Exercise objective –
Give an exact copy of the data that follows, but none of its pictures.

BEGIN

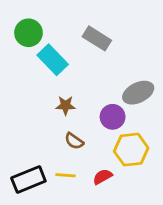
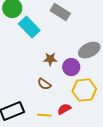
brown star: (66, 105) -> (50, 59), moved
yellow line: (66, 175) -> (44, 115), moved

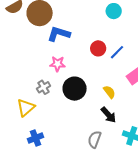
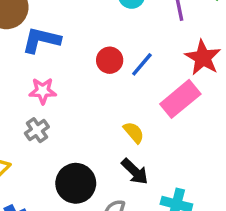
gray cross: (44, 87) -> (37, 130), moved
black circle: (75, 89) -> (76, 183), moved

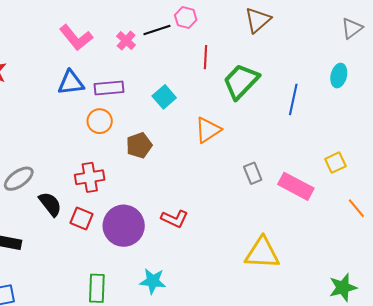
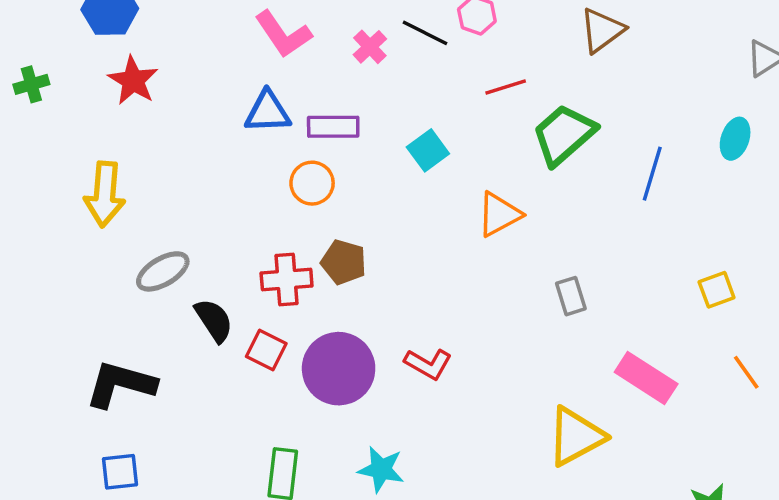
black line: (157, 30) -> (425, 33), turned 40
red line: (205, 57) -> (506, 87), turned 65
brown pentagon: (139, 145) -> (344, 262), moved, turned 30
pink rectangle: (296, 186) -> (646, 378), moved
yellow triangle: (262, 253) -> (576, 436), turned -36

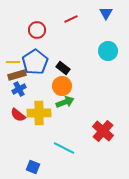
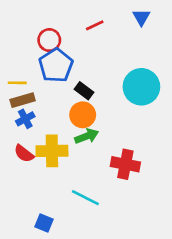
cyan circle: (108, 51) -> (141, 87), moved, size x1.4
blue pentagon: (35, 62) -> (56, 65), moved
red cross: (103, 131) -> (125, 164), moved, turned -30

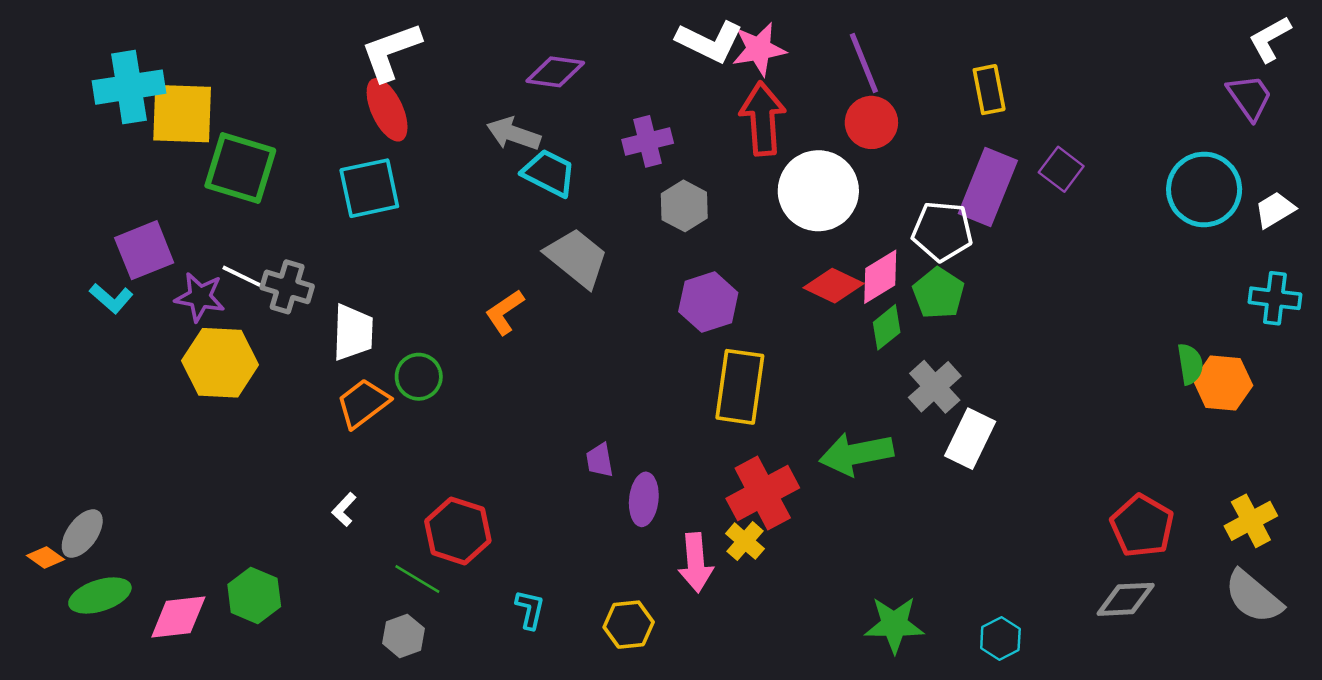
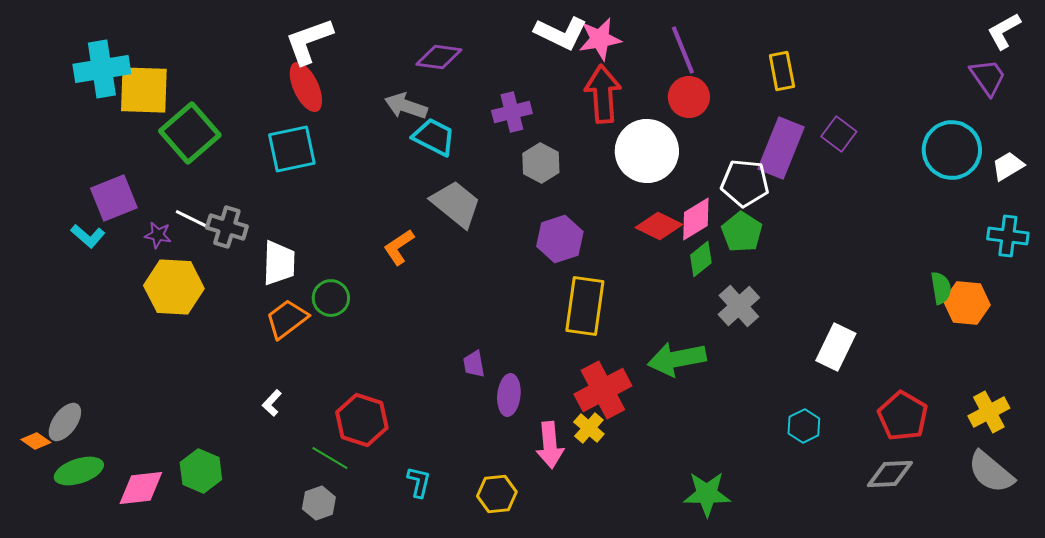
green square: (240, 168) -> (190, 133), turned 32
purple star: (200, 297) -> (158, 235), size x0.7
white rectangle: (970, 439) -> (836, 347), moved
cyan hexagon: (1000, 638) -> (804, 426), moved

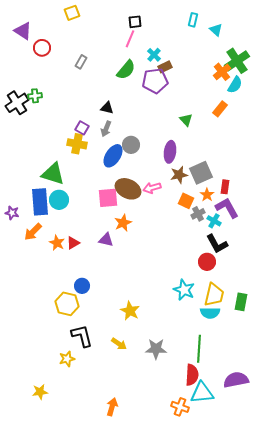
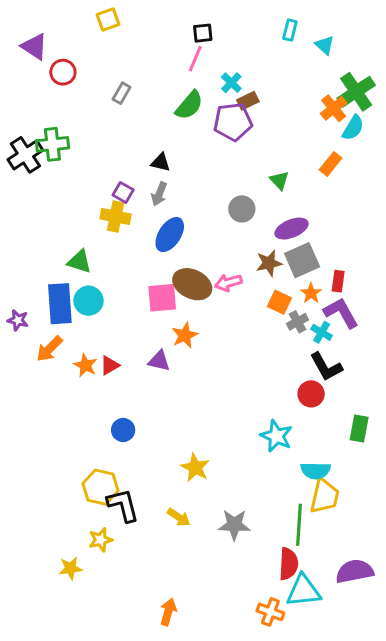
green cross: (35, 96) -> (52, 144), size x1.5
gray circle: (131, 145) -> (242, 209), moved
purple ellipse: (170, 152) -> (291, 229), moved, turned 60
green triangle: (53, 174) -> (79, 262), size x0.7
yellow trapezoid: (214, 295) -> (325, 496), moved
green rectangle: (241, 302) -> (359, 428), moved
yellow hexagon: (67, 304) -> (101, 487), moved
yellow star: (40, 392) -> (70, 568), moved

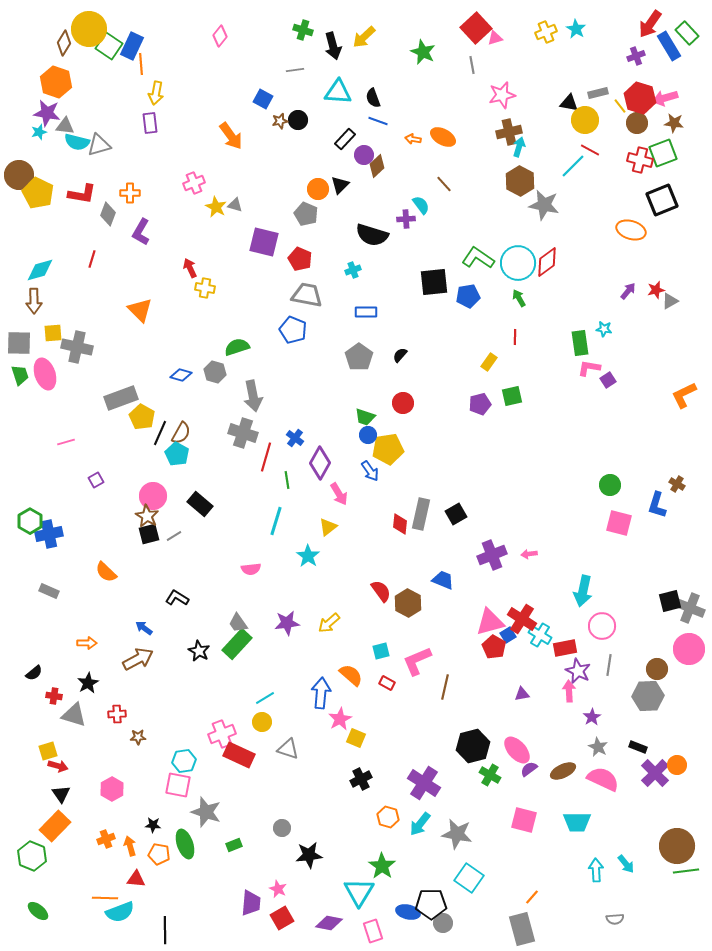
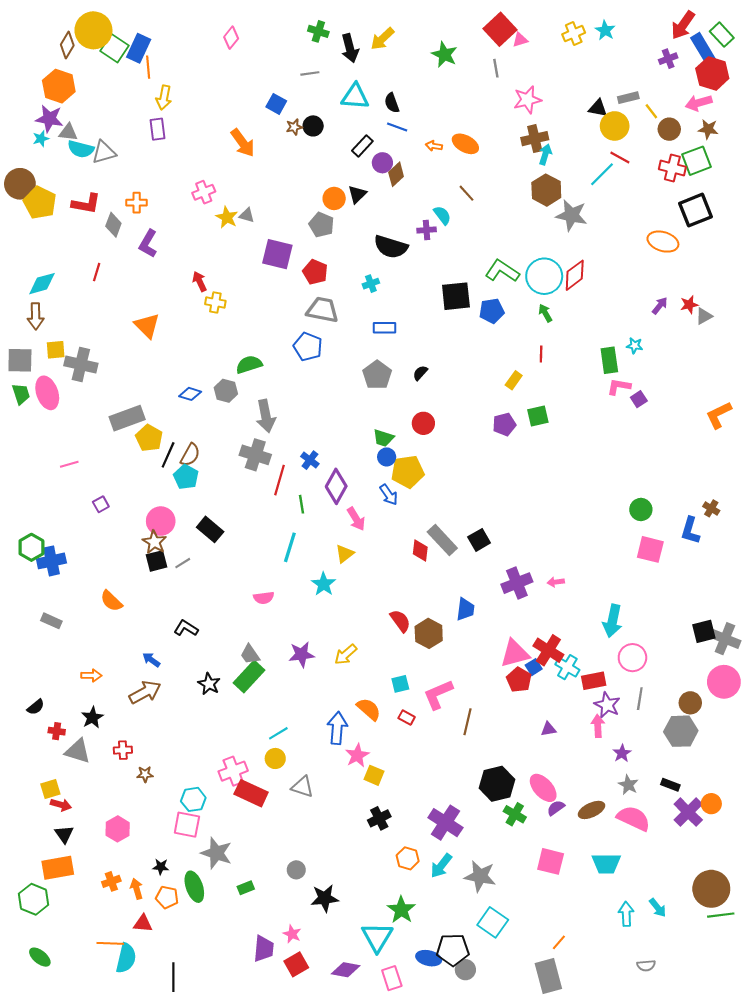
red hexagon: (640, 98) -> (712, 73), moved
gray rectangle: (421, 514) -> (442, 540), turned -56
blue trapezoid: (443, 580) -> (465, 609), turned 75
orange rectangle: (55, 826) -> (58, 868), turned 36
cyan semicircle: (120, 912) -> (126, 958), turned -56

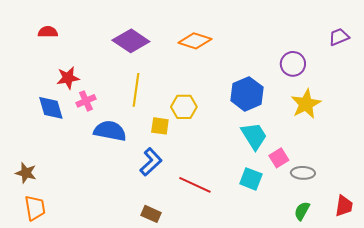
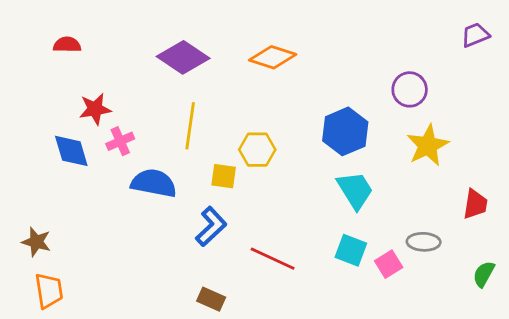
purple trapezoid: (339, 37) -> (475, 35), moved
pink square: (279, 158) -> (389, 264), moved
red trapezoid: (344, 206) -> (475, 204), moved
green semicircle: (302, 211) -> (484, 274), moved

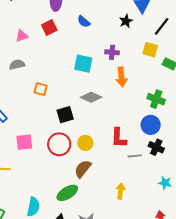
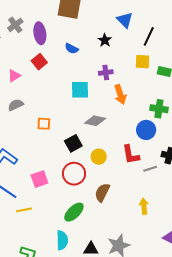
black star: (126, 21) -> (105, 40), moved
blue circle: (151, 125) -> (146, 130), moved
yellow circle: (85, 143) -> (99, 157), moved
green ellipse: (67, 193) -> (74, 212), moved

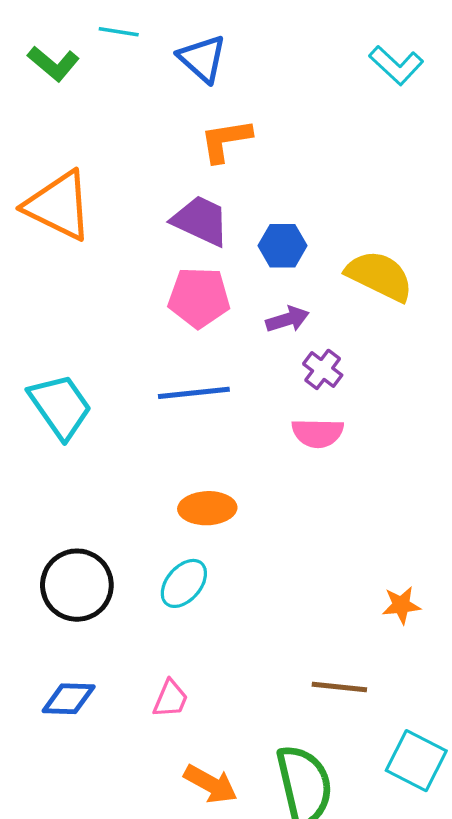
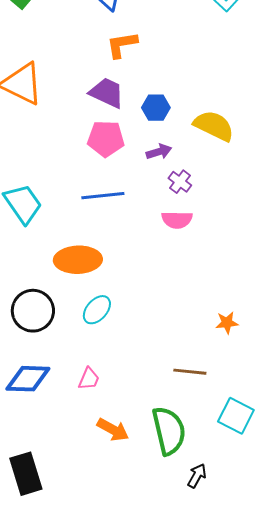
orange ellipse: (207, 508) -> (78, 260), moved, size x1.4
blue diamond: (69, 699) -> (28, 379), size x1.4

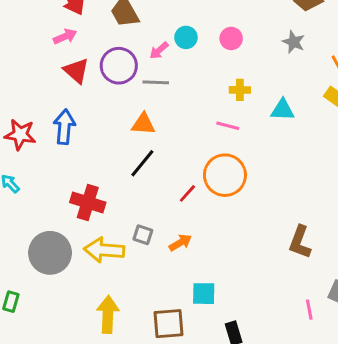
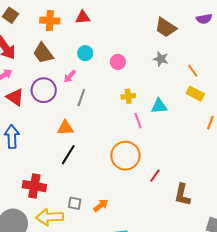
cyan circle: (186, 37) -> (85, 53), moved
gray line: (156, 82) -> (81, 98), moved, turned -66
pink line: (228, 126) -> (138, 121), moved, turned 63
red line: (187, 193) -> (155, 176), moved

END

Expected answer –
brown star: (66, 105) -> (50, 59), moved
yellow line: (66, 175) -> (44, 115), moved

gray cross: (44, 87) -> (37, 130), moved
black circle: (75, 89) -> (76, 183), moved

black line: (157, 30) -> (425, 33), turned 40
red line: (205, 57) -> (506, 87), turned 65
brown pentagon: (139, 145) -> (344, 262), moved, turned 30
pink rectangle: (296, 186) -> (646, 378), moved
yellow triangle: (262, 253) -> (576, 436), turned -36

cyan circle: (108, 51) -> (141, 87), moved, size x1.4
blue pentagon: (35, 62) -> (56, 65), moved
red cross: (103, 131) -> (125, 164), moved, turned -30

green square: (240, 168) -> (190, 133), turned 32
purple star: (200, 297) -> (158, 235), size x0.7
white rectangle: (970, 439) -> (836, 347), moved
cyan hexagon: (1000, 638) -> (804, 426), moved

green cross: (35, 96) -> (52, 144), size x1.5
gray circle: (131, 145) -> (242, 209), moved
purple ellipse: (170, 152) -> (291, 229), moved, turned 60
green triangle: (53, 174) -> (79, 262), size x0.7
yellow trapezoid: (214, 295) -> (325, 496), moved
green rectangle: (241, 302) -> (359, 428), moved
yellow hexagon: (67, 304) -> (101, 487), moved
yellow star: (40, 392) -> (70, 568), moved

red hexagon: (640, 98) -> (712, 73), moved
gray rectangle: (421, 514) -> (442, 540), turned -56
blue trapezoid: (443, 580) -> (465, 609), turned 75
orange rectangle: (55, 826) -> (58, 868), turned 36
cyan semicircle: (120, 912) -> (126, 958), turned -56

purple trapezoid: (339, 37) -> (475, 35), moved
pink square: (279, 158) -> (389, 264), moved
red trapezoid: (344, 206) -> (475, 204), moved
green semicircle: (302, 211) -> (484, 274), moved

black star: (126, 21) -> (105, 40), moved
blue circle: (151, 125) -> (146, 130), moved
yellow circle: (85, 143) -> (99, 157), moved
green ellipse: (67, 193) -> (74, 212), moved

orange ellipse: (207, 508) -> (78, 260), moved, size x1.4
blue diamond: (69, 699) -> (28, 379), size x1.4

cyan circle: (186, 37) -> (85, 53), moved
gray line: (156, 82) -> (81, 98), moved, turned -66
pink line: (228, 126) -> (138, 121), moved, turned 63
red line: (187, 193) -> (155, 176), moved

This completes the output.